**YOUR INSTRUCTIONS**
Starting with the line containing "(345, 332) = (442, 328): none" and going on through the line containing "(527, 272) = (546, 255): none -> orange vase", return the lines of the data below exactly, and only those.

**DATA FOR PROCESSING**
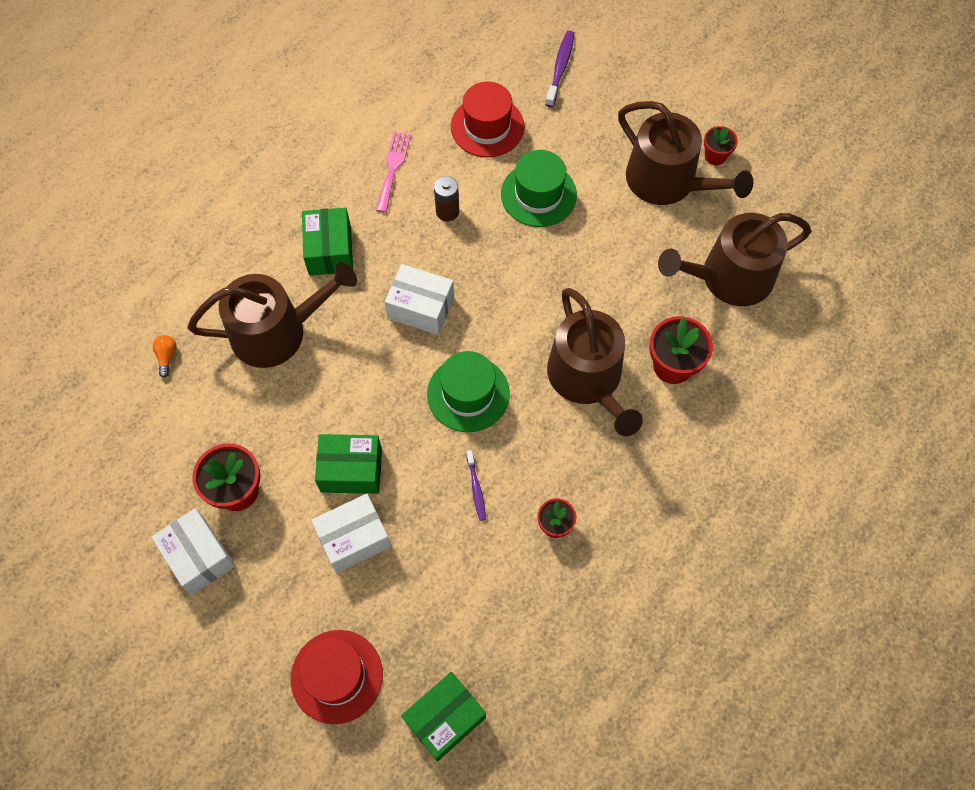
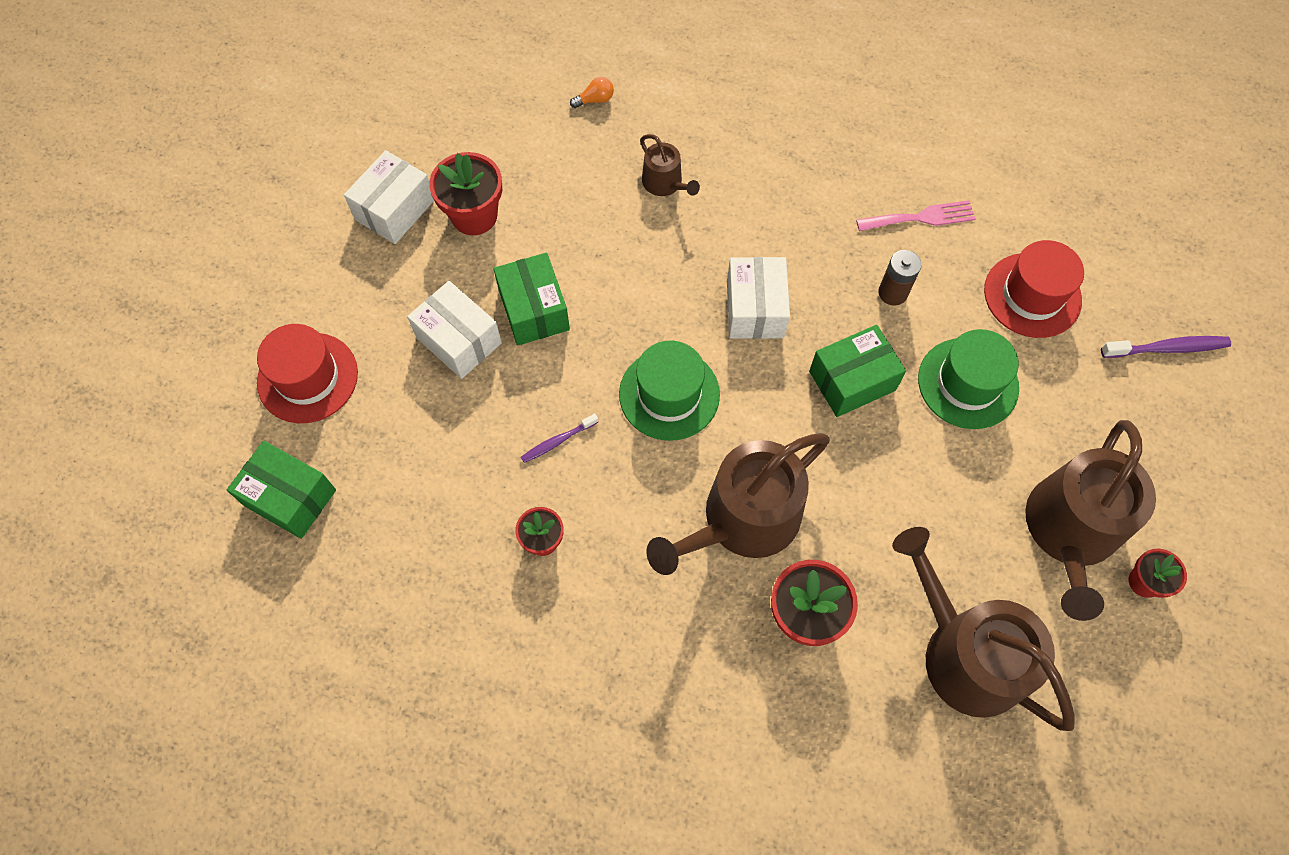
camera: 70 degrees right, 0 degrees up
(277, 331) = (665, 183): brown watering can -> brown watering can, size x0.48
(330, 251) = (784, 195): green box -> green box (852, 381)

--

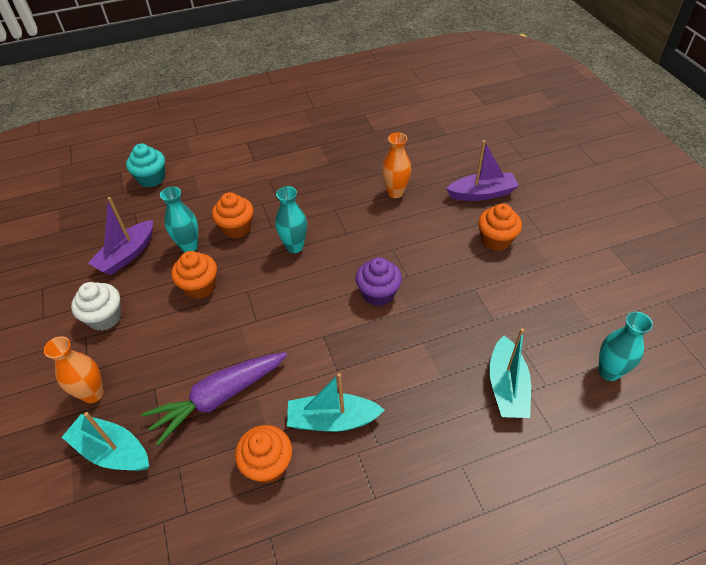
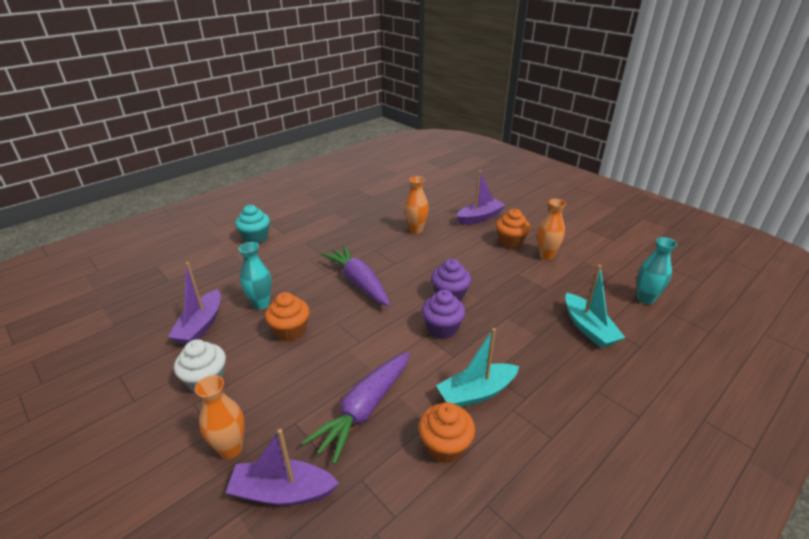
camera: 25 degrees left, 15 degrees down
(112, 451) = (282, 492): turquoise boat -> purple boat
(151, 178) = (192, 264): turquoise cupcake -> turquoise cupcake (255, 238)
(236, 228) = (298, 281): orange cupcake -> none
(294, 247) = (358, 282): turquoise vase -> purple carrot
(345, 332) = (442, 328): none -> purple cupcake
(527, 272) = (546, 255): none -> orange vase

* * *

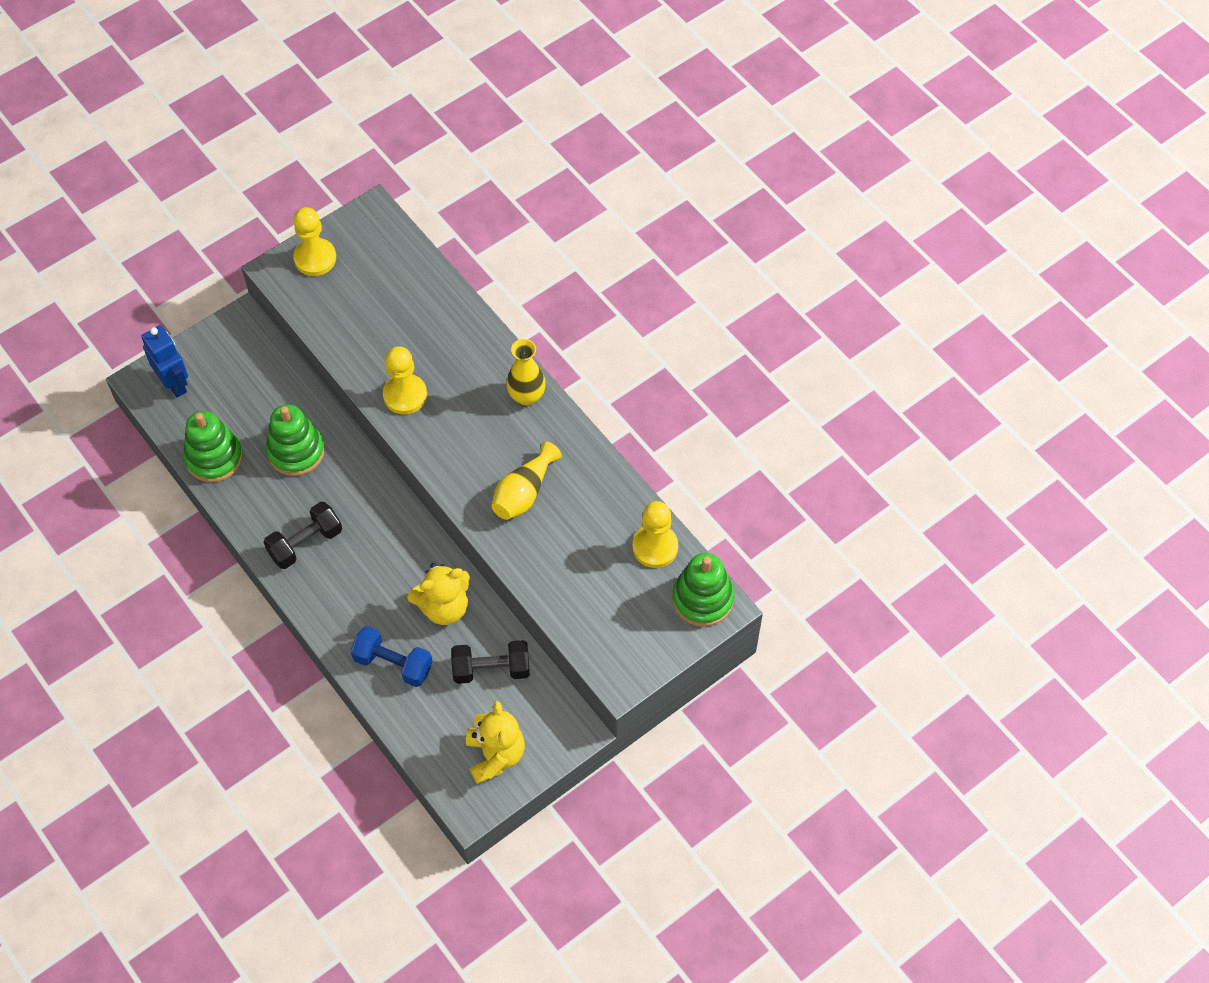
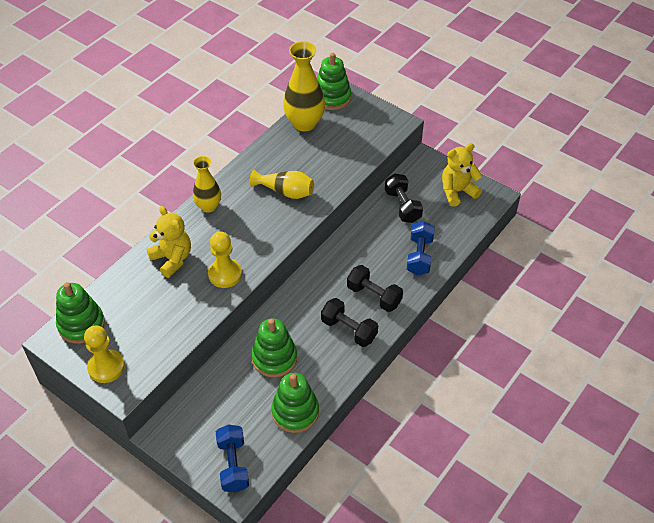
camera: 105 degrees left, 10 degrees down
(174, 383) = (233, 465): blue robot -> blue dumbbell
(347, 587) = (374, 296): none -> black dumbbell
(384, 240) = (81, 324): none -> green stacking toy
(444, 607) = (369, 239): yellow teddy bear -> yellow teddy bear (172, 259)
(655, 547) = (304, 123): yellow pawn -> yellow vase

**WRITTEN SOLUTION**
(345, 332) = (442, 328): none -> purple cupcake
(527, 272) = (546, 255): none -> orange vase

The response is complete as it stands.